_Content revision data_
========================================================================

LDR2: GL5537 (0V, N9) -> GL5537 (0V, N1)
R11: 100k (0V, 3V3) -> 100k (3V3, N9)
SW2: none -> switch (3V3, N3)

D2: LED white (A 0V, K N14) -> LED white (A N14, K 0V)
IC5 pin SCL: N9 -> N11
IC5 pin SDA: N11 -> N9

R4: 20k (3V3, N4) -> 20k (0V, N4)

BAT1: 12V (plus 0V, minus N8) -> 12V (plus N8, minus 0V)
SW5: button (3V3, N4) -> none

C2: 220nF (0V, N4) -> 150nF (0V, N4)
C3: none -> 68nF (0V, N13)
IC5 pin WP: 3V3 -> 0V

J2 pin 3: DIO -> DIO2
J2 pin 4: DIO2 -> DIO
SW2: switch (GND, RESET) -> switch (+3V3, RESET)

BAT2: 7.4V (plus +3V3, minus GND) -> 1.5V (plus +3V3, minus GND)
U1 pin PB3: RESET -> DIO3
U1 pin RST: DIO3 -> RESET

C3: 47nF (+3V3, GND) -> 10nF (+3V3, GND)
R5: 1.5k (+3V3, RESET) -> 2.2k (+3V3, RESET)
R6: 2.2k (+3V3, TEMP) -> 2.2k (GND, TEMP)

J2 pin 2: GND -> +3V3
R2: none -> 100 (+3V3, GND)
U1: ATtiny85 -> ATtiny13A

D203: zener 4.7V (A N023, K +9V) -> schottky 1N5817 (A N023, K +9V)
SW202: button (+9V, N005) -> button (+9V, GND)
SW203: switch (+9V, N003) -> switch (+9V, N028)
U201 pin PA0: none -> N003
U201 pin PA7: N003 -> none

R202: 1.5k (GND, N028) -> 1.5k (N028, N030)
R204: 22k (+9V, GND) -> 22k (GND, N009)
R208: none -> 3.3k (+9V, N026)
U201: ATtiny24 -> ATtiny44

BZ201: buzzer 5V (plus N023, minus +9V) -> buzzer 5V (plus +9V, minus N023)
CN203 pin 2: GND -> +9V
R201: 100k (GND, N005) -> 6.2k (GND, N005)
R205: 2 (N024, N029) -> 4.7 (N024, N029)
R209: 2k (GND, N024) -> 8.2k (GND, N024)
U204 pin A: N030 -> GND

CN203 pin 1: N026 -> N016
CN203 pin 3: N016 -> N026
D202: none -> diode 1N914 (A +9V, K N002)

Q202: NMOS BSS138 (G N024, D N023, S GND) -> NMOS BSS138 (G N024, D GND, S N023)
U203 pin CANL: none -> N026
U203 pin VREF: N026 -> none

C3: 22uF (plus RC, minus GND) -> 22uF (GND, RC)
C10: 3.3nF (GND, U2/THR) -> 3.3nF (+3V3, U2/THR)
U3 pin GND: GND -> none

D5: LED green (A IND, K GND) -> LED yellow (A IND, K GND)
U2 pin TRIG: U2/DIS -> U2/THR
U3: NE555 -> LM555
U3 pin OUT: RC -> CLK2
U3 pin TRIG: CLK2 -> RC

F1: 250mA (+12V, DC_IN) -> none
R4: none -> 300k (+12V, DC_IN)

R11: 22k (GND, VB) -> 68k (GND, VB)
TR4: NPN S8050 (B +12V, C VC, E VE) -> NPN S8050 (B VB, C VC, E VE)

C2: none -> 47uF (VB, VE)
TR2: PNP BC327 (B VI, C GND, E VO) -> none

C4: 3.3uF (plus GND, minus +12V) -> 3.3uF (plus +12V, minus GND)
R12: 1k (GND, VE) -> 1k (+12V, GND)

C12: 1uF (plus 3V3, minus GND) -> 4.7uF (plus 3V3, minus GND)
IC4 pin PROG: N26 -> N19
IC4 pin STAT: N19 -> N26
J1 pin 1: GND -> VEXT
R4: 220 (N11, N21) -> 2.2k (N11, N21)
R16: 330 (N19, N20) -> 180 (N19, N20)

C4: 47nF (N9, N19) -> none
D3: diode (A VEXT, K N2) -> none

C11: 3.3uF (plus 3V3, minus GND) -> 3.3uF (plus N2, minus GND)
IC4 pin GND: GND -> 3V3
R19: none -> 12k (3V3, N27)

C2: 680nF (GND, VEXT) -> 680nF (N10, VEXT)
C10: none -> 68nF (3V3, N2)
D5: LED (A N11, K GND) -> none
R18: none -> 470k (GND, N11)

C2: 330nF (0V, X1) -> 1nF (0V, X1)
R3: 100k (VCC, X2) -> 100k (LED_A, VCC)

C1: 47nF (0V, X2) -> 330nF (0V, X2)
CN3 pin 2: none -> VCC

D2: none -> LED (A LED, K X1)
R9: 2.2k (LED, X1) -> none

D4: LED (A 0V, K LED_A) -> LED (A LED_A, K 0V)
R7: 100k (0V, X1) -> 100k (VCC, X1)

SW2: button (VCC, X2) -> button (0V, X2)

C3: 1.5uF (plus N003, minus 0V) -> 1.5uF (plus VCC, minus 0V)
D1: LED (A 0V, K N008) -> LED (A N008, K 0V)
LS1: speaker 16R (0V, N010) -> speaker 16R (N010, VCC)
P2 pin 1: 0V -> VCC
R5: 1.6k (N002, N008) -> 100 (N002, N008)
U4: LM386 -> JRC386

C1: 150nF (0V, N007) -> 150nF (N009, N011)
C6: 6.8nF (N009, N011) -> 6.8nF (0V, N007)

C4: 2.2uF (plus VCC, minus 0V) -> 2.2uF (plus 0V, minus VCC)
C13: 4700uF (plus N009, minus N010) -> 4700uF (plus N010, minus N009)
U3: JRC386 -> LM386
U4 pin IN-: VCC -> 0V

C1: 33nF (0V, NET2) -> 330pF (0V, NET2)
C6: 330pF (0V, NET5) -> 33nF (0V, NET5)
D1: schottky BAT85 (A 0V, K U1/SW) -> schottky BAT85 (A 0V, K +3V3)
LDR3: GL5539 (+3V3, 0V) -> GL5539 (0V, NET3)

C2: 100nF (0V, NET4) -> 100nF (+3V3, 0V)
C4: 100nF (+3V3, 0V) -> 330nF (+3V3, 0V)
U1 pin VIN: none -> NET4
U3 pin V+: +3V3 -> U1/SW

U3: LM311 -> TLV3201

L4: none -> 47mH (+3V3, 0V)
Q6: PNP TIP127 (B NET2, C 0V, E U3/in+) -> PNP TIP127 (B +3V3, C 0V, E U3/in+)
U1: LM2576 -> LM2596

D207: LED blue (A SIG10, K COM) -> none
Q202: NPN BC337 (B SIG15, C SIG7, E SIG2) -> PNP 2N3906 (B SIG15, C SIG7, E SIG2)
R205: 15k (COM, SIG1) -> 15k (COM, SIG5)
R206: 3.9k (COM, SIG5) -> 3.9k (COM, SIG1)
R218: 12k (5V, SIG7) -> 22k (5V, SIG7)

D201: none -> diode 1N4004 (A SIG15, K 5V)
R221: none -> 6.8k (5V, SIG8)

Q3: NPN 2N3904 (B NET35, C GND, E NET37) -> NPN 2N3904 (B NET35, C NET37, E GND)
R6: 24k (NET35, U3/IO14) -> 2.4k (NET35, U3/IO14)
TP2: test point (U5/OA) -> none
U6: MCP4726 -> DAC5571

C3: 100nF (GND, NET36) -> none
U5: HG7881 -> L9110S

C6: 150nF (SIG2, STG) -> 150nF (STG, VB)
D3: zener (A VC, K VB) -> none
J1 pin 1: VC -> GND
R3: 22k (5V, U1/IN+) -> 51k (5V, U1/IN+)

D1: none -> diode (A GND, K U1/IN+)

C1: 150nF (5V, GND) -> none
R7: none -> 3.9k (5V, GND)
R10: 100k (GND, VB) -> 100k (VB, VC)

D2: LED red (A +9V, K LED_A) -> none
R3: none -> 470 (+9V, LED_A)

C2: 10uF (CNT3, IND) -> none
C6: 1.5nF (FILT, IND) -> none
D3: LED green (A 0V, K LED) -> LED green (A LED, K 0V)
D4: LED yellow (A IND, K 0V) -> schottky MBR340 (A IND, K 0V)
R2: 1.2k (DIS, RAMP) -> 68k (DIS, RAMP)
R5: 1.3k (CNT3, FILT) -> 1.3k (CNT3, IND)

========================================================================

_Work order_
All that is wanted is the run of lines from the start of the data through the line containing "U1 pin PB3: RESET -> DIO3", copied word for word.

_Reply to the exercise_
LDR2: GL5537 (0V, N9) -> GL5537 (0V, N1)
R11: 100k (0V, 3V3) -> 100k (3V3, N9)
SW2: none -> switch (3V3, N3)

D2: LED white (A 0V, K N14) -> LED white (A N14, K 0V)
IC5 pin SCL: N9 -> N11
IC5 pin SDA: N11 -> N9

R4: 20k (3V3, N4) -> 20k (0V, N4)

BAT1: 12V (plus 0V, minus N8) -> 12V (plus N8, minus 0V)
SW5: button (3V3, N4) -> none

C2: 220nF (0V, N4) -> 150nF (0V, N4)
C3: none -> 68nF (0V, N13)
IC5 pin WP: 3V3 -> 0V

J2 pin 3: DIO -> DIO2
J2 pin 4: DIO2 -> DIO
SW2: switch (GND, RESET) -> switch (+3V3, RESET)

BAT2: 7.4V (plus +3V3, minus GND) -> 1.5V (plus +3V3, minus GND)
U1 pin PB3: RESET -> DIO3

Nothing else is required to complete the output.